# What you need to do
An exact copy of all the data, minus the images, is required.

^^^^

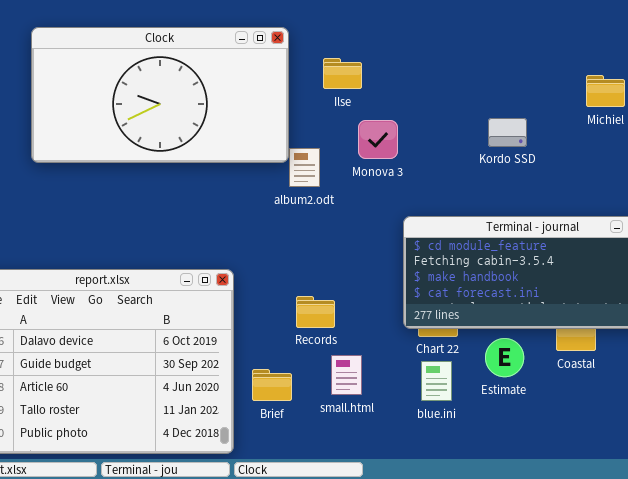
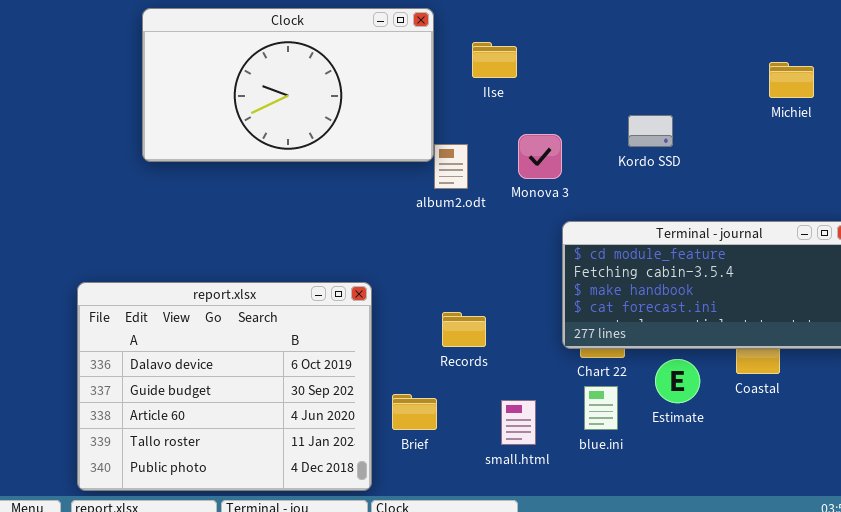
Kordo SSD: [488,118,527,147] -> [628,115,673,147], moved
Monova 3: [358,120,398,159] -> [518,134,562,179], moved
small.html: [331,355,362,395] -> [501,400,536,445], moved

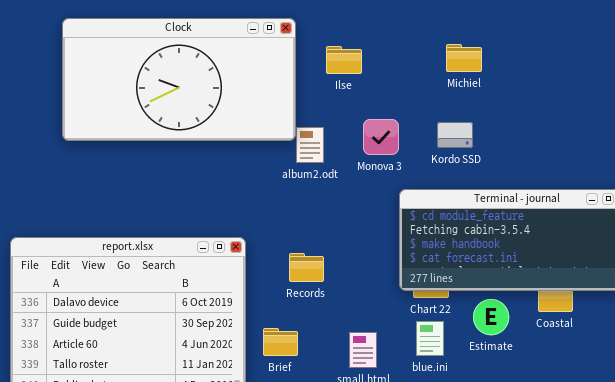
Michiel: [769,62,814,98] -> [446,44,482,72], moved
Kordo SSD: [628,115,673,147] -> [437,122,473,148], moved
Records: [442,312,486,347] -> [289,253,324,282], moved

^^^^

# Result of the exercise
Kordo SSD: [488,118,527,147] -> [628,115,673,147], moved
Monova 3: [358,120,398,159] -> [518,134,562,179], moved
small.html: [331,355,362,395] -> [501,400,536,445], moved

Michiel: [769,62,814,98] -> [446,44,482,72], moved
Kordo SSD: [628,115,673,147] -> [437,122,473,148], moved
Records: [442,312,486,347] -> [289,253,324,282], moved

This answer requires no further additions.